What are the lines, written out exactly, from the one containing "D1: schottky BAT85" to the end of the entries below? Include both ends and nothing more.

BEGIN Materials provided

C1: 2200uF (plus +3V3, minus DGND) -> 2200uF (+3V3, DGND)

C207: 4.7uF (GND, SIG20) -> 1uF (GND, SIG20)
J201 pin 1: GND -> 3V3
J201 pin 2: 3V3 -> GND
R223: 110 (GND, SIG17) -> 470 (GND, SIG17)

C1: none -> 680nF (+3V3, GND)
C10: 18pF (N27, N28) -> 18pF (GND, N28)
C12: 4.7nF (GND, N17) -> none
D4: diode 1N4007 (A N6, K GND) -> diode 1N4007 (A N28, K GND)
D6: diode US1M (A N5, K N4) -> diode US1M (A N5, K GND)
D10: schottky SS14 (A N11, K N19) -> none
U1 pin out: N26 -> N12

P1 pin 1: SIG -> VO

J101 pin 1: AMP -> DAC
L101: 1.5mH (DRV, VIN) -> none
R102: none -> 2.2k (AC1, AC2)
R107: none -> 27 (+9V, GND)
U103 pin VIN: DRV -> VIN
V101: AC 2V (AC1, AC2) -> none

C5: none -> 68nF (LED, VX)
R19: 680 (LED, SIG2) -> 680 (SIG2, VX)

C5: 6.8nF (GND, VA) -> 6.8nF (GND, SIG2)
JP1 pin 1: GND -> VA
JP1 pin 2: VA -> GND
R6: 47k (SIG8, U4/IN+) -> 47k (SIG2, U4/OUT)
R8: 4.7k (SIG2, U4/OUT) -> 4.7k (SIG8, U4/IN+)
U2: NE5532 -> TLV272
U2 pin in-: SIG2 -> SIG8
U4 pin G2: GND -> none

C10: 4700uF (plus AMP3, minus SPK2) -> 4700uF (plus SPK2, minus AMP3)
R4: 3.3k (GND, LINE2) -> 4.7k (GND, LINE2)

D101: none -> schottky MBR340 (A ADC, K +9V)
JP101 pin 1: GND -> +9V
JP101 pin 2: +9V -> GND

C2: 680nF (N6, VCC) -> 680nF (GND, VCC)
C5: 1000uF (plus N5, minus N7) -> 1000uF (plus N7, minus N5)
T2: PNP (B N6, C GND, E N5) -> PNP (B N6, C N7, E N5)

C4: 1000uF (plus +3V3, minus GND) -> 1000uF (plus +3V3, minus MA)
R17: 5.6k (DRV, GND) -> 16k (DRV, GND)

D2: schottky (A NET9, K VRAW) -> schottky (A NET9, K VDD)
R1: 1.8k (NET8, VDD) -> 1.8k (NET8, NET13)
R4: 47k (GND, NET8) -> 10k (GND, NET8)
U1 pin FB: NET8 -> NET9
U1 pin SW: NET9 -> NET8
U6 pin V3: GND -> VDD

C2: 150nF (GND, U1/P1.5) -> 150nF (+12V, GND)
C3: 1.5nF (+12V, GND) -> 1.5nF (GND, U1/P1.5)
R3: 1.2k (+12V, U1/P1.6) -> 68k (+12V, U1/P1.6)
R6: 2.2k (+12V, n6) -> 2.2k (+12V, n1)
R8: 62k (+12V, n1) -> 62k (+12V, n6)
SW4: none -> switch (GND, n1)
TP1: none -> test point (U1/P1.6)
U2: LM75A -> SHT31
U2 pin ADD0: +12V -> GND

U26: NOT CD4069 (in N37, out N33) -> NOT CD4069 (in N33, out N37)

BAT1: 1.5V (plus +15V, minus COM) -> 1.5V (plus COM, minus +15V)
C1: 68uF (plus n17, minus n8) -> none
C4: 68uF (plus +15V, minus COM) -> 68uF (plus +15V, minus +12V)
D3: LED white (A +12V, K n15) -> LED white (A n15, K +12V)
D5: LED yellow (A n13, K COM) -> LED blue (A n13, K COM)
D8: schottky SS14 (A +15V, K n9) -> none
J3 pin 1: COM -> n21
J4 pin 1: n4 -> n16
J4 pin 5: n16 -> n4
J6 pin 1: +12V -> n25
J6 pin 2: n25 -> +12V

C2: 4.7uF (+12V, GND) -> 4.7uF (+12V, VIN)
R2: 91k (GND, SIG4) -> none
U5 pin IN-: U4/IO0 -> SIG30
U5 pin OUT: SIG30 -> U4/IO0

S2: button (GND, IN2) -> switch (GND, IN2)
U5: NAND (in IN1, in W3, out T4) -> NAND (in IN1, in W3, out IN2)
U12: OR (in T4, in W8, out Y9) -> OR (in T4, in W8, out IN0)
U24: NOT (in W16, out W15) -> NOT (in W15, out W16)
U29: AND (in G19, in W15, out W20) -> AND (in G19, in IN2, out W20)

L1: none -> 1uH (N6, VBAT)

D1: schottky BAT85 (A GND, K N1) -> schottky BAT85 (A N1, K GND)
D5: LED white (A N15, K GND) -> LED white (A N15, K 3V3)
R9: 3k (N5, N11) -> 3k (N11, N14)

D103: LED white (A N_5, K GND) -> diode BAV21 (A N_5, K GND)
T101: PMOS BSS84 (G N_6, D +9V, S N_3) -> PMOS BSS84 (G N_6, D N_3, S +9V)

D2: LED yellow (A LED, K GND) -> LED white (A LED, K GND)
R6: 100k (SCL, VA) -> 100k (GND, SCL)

END Materials provided

> Finished task
D1: schottky BAT85 (A GND, K N1) -> schottky BAT85 (A N1, K GND)
D5: LED white (A N15, K GND) -> LED white (A N15, K 3V3)
R9: 3k (N5, N11) -> 3k (N11, N14)

D103: LED white (A N_5, K GND) -> diode BAV21 (A N_5, K GND)
T101: PMOS BSS84 (G N_6, D +9V, S N_3) -> PMOS BSS84 (G N_6, D N_3, S +9V)

D2: LED yellow (A LED, K GND) -> LED white (A LED, K GND)
R6: 100k (SCL, VA) -> 100k (GND, SCL)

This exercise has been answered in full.